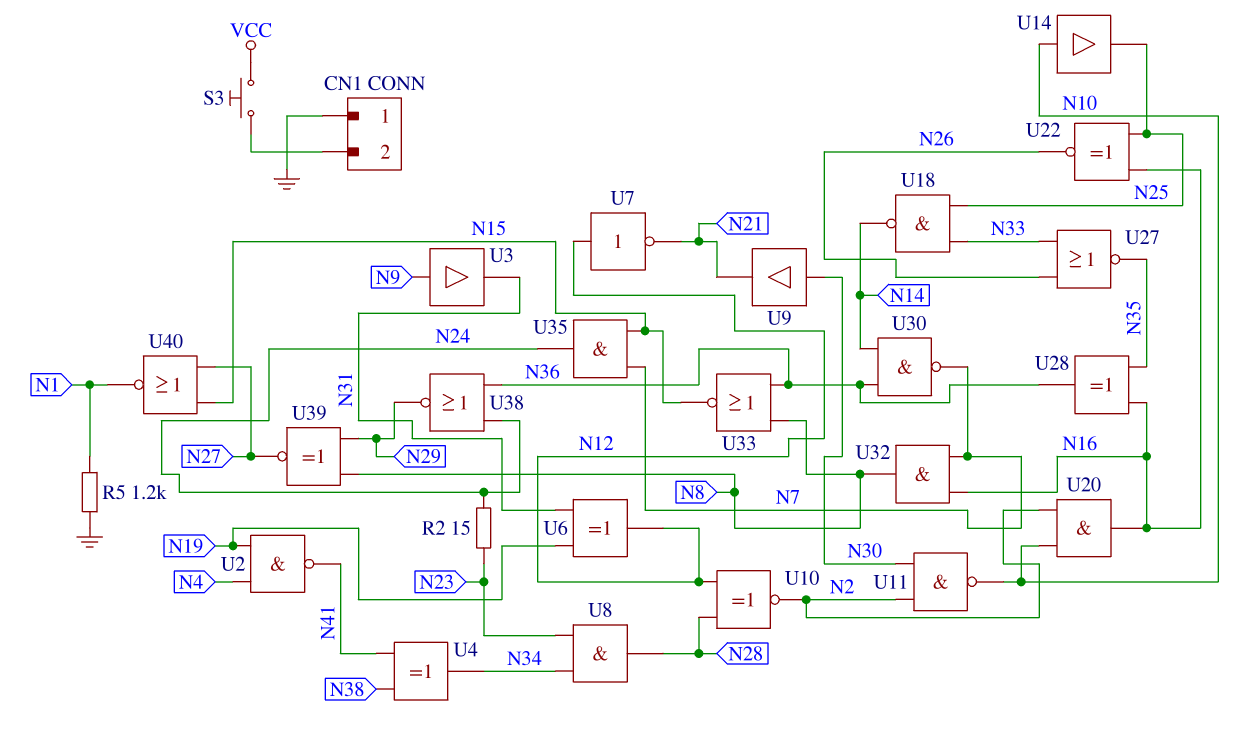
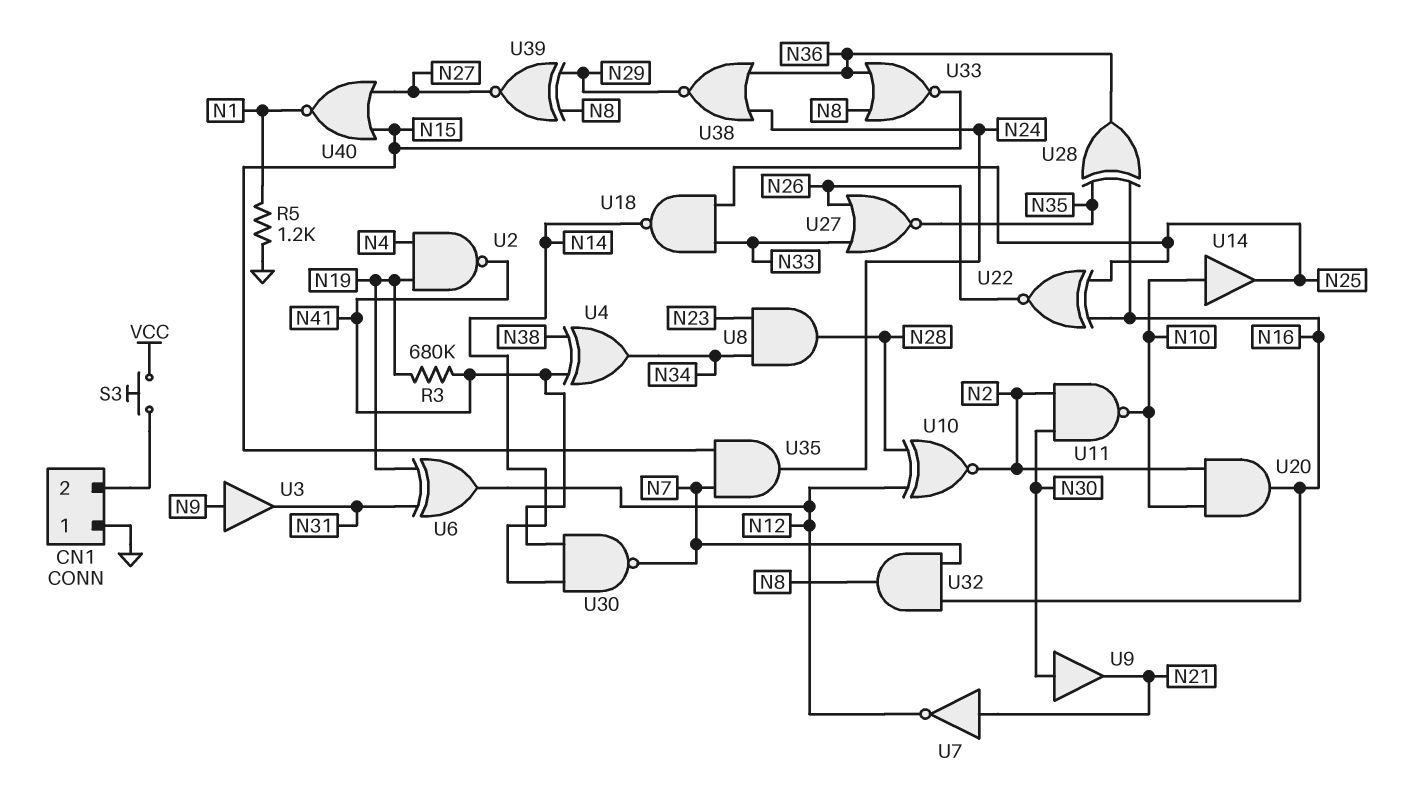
R2: 15 (N23, N24) -> none
R3: none -> 680k (N19, N41)
U7: NOT (in N12, out N21) -> NOT (in N21, out N12)
U30: NAND (in N14, in N36, out N7) -> NAND (in N14, in N41, out N7)

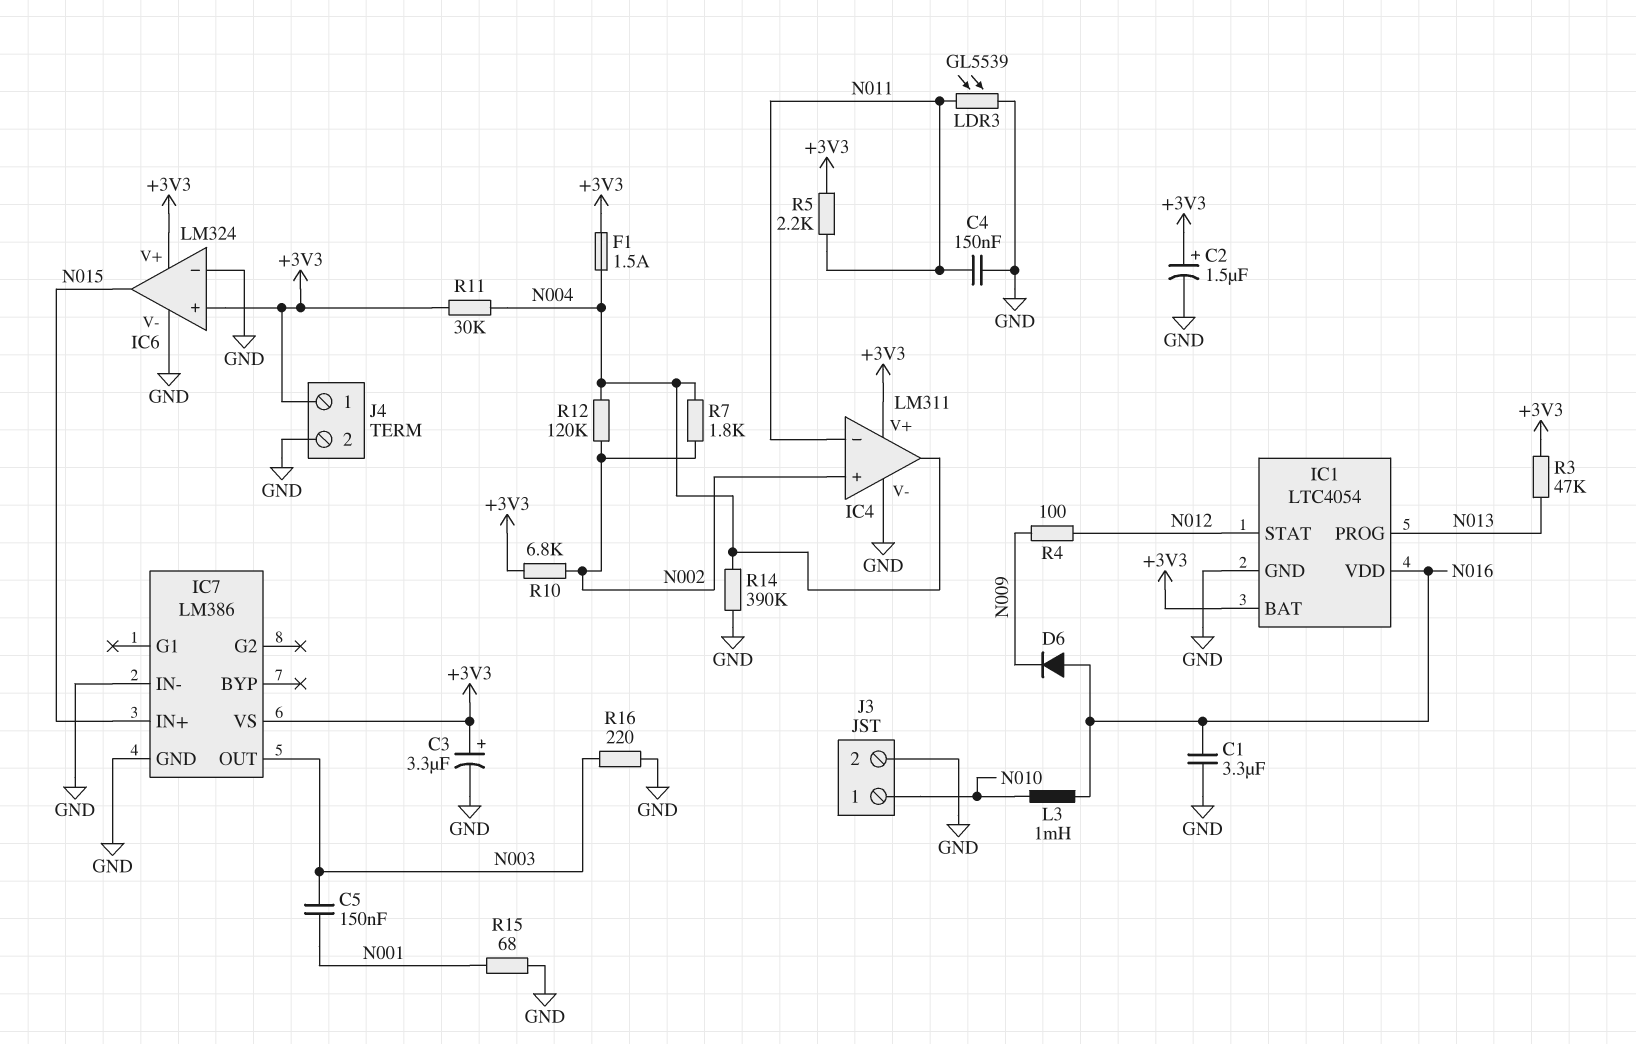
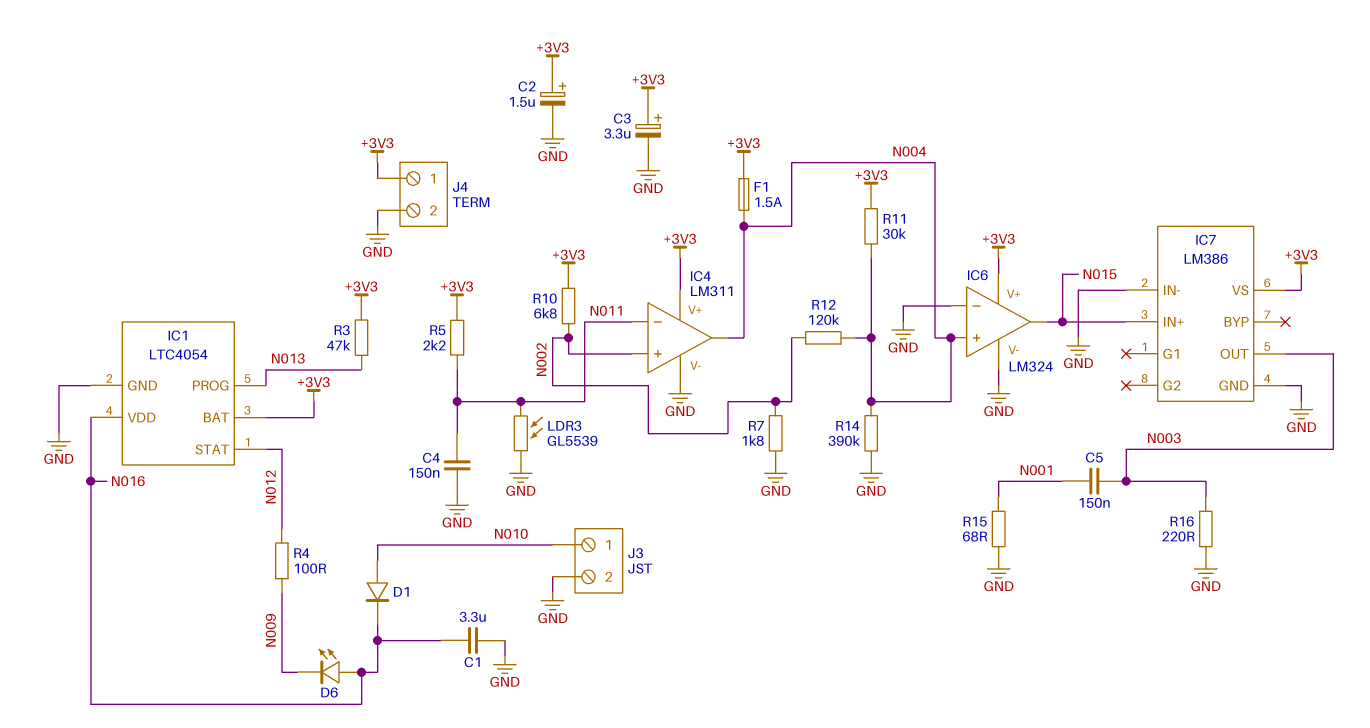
D1: none -> diode (A N010, K N016)
D6: diode (A N016, K N009) -> LED (A N016, K N009)
IC6 pin in+: +3V3 -> N004
L3: 1mH (N010, N016) -> none
R7: 1.8k (N002, N004) -> 1.8k (GND, N002)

• [Work instruction] What you return must match the records above exactly, minus any images.

• [Exercise answer]
R2: 15 (N23, N24) -> none
R3: none -> 680k (N19, N41)
U7: NOT (in N12, out N21) -> NOT (in N21, out N12)
U30: NAND (in N14, in N36, out N7) -> NAND (in N14, in N41, out N7)

D1: none -> diode (A N010, K N016)
D6: diode (A N016, K N009) -> LED (A N016, K N009)
IC6 pin in+: +3V3 -> N004
L3: 1mH (N010, N016) -> none
R7: 1.8k (N002, N004) -> 1.8k (GND, N002)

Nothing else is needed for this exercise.